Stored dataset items
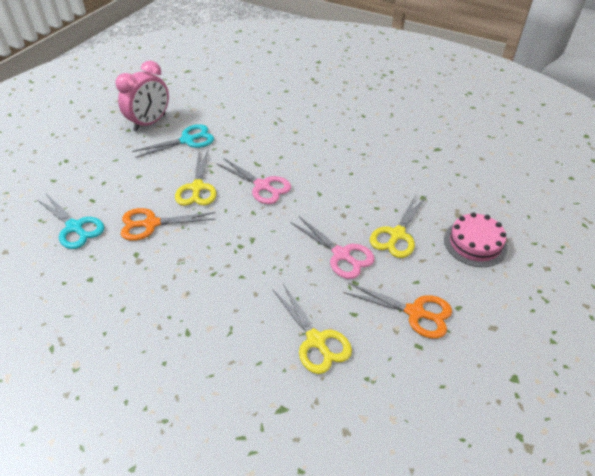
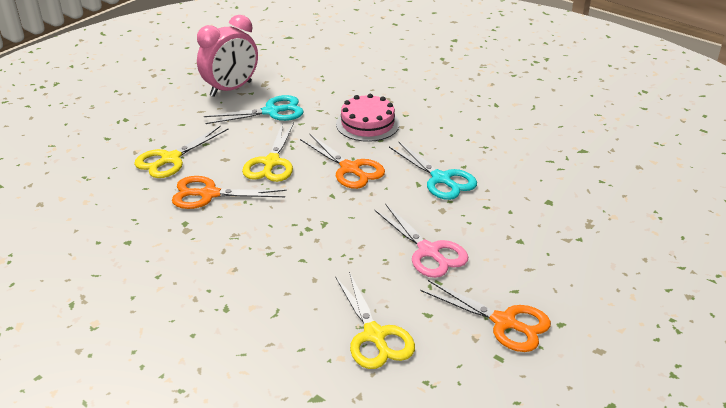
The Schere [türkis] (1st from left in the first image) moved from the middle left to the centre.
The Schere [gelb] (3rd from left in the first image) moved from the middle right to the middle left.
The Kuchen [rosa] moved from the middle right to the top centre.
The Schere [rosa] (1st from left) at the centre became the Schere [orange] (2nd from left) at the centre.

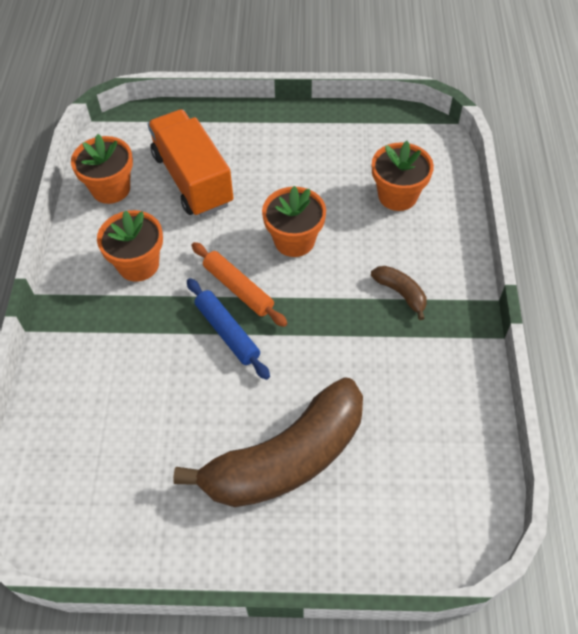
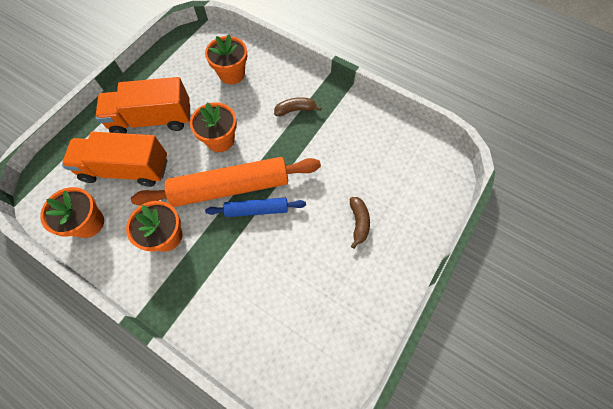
The Lastwagen [orange] (2nd from left) at the top left appeared.
The Banane [braun] (1st from left in the first image) at the bottom centre changed to 0.41 times the size.
The Nudelholz [orange] at the centre changed to 1.90 times the size.

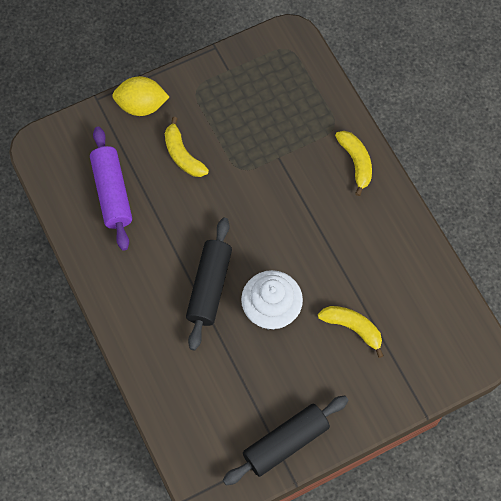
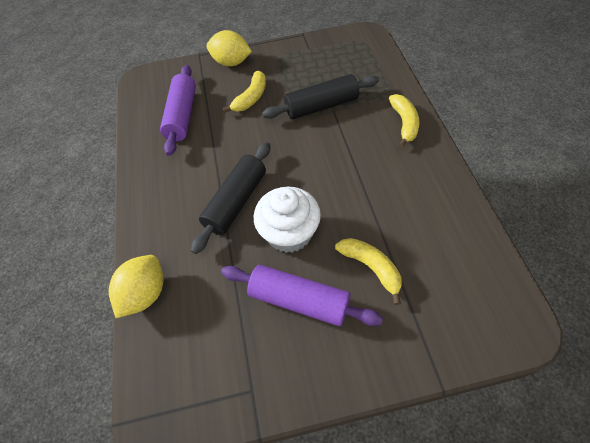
The Zitrone [gelb] (1st from left) at the middle left appeared.
The Nudelholz [lila] (2nd from left) at the centre appeared.
The Nudelholz [schwarz] (2nd from left) moved from the bottom centre to the top centre.
The Banane [gelb] (1st from left) at the top centre turned 135 degrees counterclockwise.

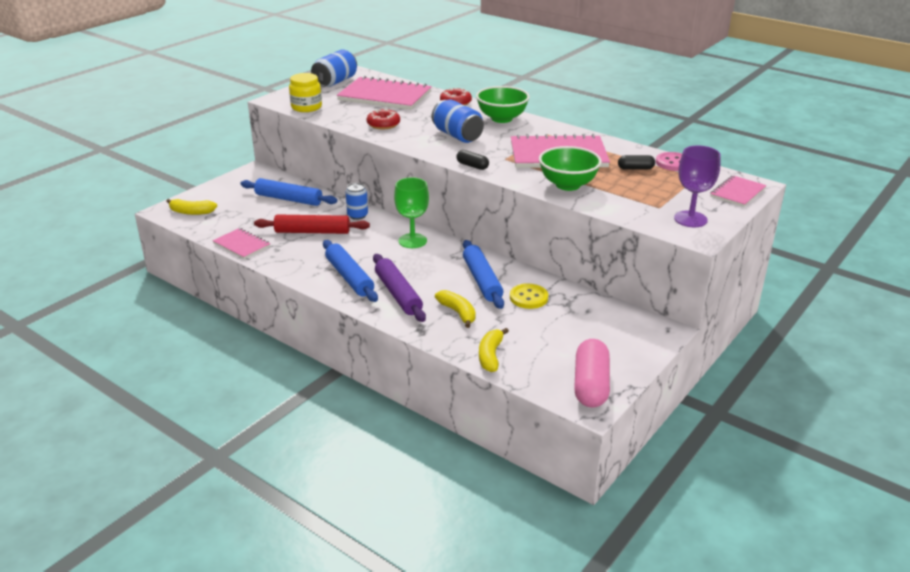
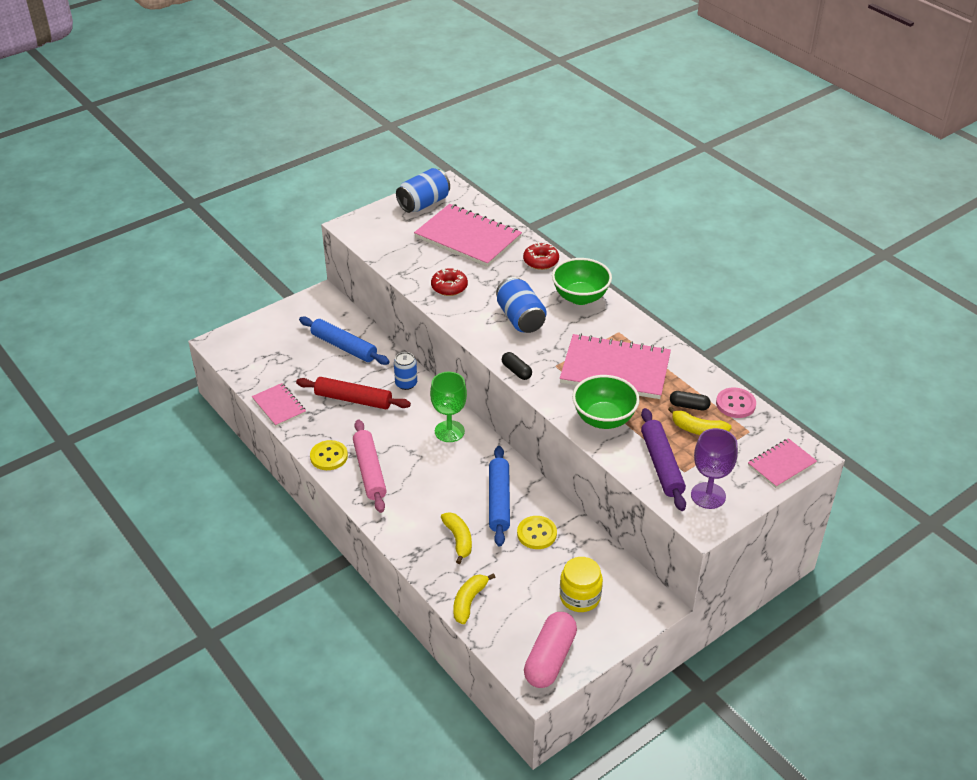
The Knopf [gelb] (1st from left) at the centre appeared.
The Banane [gelb] (1st from left in the first image) moved from the middle left to the middle right.
The Einmachglas [gelb] moved from the top centre to the bottom centre.
The Nudelholz [lila] moved from the centre to the middle right.
The Nudelholz [blau] (2nd from left) at the centre became the Nudelholz [rosa] at the centre.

• _WORK REQUIRED_:
Copy out all the data exactly, skipping the pictures.

• _ANSWER TO THIS EXERCISE_:
The Schere [türkis] (1st from left in the first image) moved from the middle left to the centre.
The Schere [gelb] (3rd from left in the first image) moved from the middle right to the middle left.
The Kuchen [rosa] moved from the middle right to the top centre.
The Schere [rosa] (1st from left) at the centre became the Schere [orange] (2nd from left) at the centre.

The Lastwagen [orange] (2nd from left) at the top left appeared.
The Banane [braun] (1st from left in the first image) at the bottom centre changed to 0.41 times the size.
The Nudelholz [orange] at the centre changed to 1.90 times the size.

The Zitrone [gelb] (1st from left) at the middle left appeared.
The Nudelholz [lila] (2nd from left) at the centre appeared.
The Nudelholz [schwarz] (2nd from left) moved from the bottom centre to the top centre.
The Banane [gelb] (1st from left) at the top centre turned 135 degrees counterclockwise.

The Knopf [gelb] (1st from left) at the centre appeared.
The Banane [gelb] (1st from left in the first image) moved from the middle left to the middle right.
The Einmachglas [gelb] moved from the top centre to the bottom centre.
The Nudelholz [lila] moved from the centre to the middle right.
The Nudelholz [blau] (2nd from left) at the centre became the Nudelholz [rosa] at the centre.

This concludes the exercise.